Data for processing:
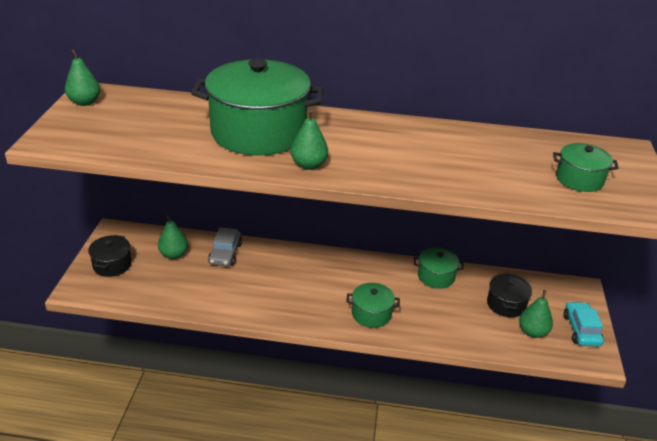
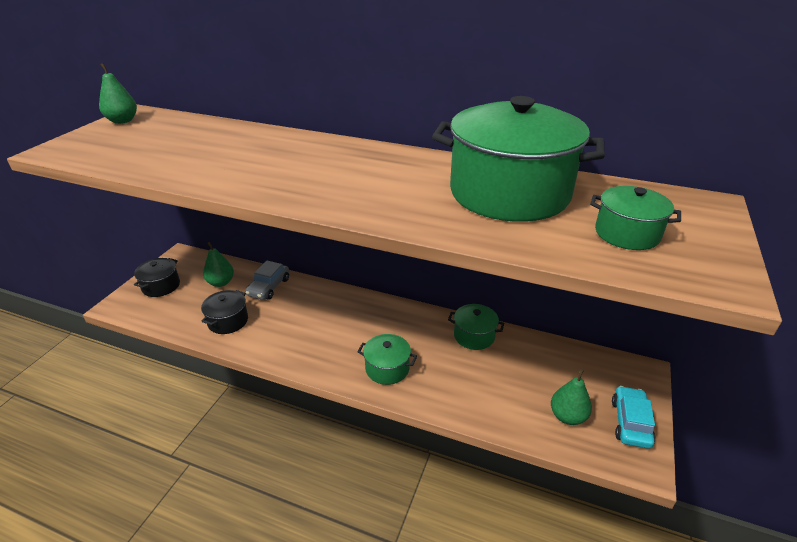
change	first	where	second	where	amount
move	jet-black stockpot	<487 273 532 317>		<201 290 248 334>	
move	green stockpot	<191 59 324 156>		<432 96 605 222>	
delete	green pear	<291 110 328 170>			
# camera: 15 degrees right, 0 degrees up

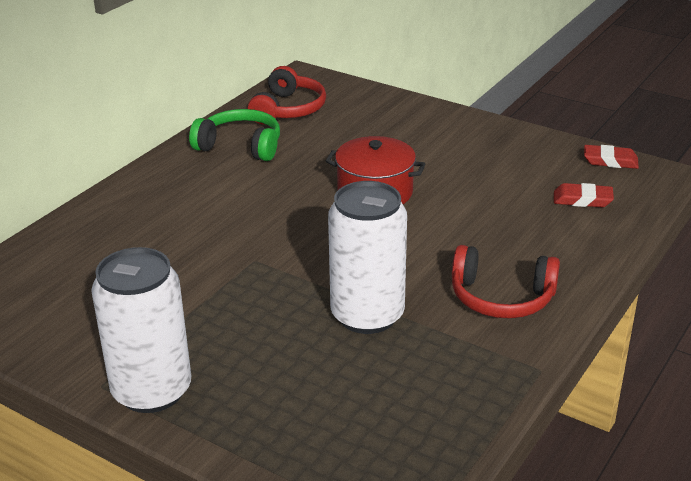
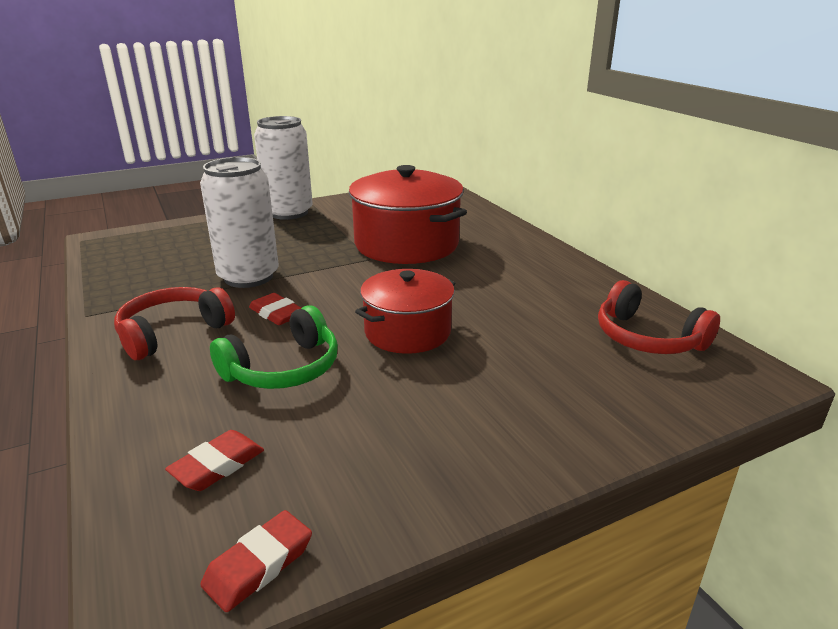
change	first	where	second	where	amount
move	green over-ear headphones	<189 109 280 161>		<210 305 338 389>	
insert			crimson pencil eraser	<249 293 301 325>	
insert			crimson stockpot	<349 165 467 264>	
# camera: 120 degrees right, 5 degrees down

Your instructions: Without including any pictures, repeat the records above exactly.

Task solution:
change	first	where	second	where	amount
move	jet-black stockpot	<487 273 532 317>		<201 290 248 334>	
move	green stockpot	<191 59 324 156>		<432 96 605 222>	
delete	green pear	<291 110 328 170>			
# camera: 15 degrees right, 0 degrees up

change	first	where	second	where	amount
move	green over-ear headphones	<189 109 280 161>		<210 305 338 389>	
insert			crimson pencil eraser	<249 293 301 325>	
insert			crimson stockpot	<349 165 467 264>	
# camera: 120 degrees right, 5 degrees down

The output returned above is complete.